● AIM OF THE TASK
Search term "from": copy each line of the records that contains it.

● DATA

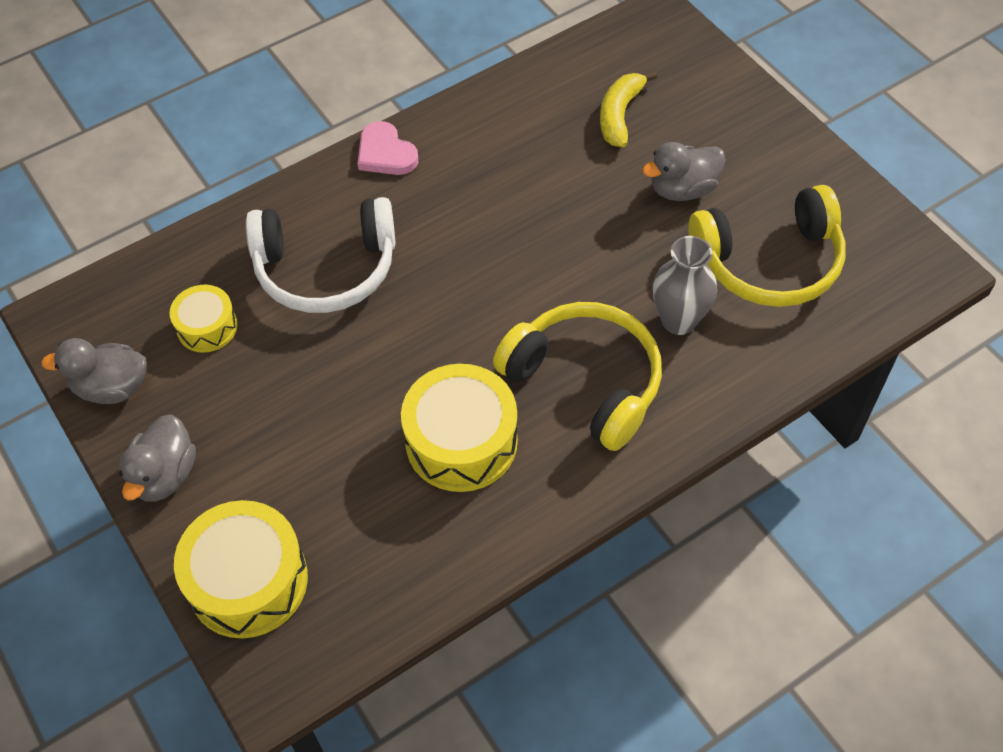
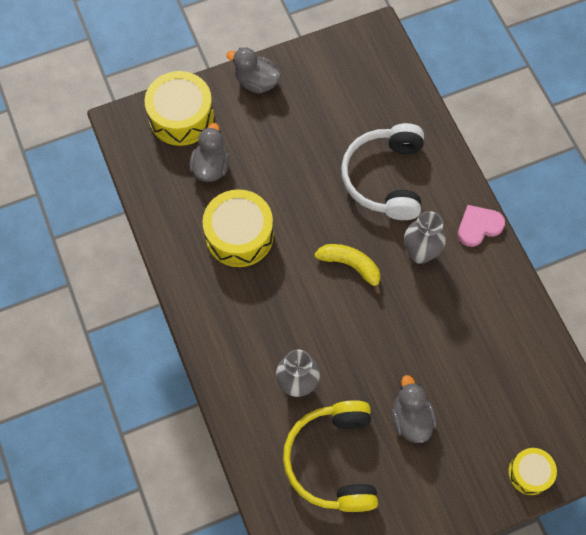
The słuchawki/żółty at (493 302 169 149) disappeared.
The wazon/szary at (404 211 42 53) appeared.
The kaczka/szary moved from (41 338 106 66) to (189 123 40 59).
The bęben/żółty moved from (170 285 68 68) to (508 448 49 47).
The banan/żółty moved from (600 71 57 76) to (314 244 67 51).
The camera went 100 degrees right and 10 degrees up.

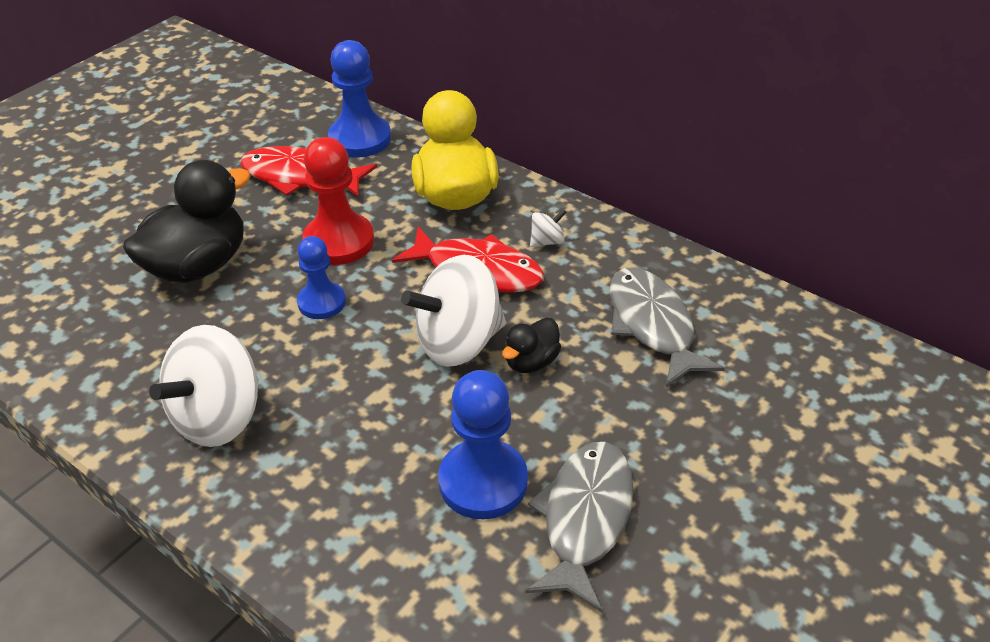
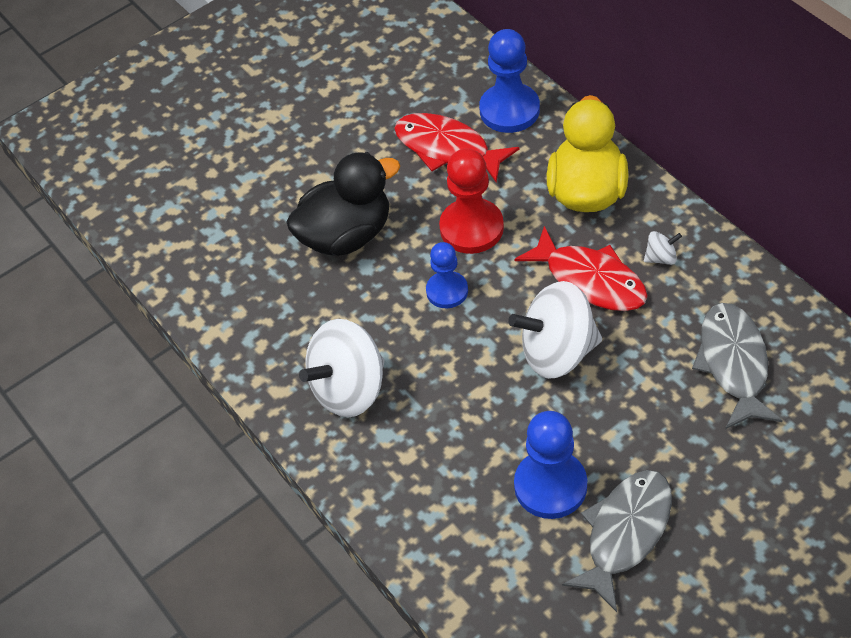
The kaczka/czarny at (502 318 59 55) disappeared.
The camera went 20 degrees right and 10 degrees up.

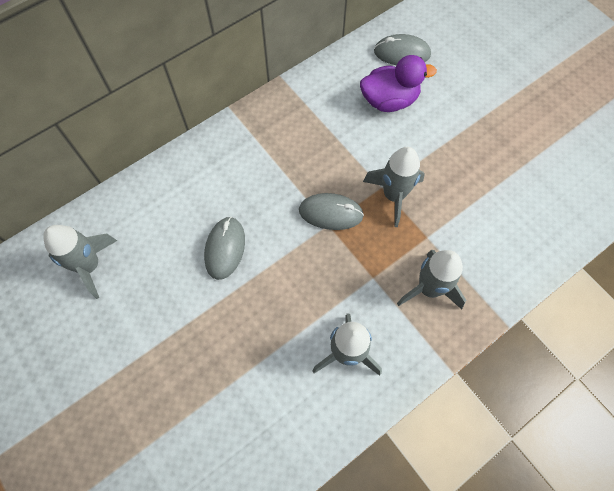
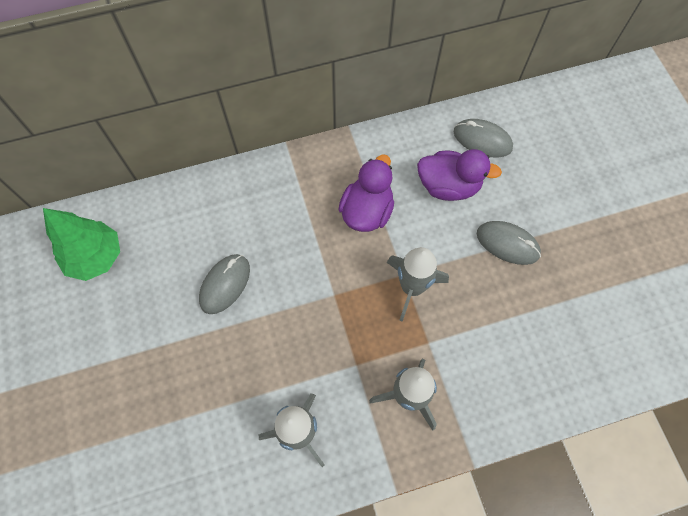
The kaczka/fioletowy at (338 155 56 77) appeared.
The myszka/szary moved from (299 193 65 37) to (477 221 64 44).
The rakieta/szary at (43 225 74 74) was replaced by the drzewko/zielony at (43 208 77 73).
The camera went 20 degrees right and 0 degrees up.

● ANSWER SECTION
The kaczka/szary moved from (41 338 106 66) to (189 123 40 59).
The bęben/żółty moved from (170 285 68 68) to (508 448 49 47).
The banan/żółty moved from (600 71 57 76) to (314 244 67 51).
The myszka/szary moved from (299 193 65 37) to (477 221 64 44).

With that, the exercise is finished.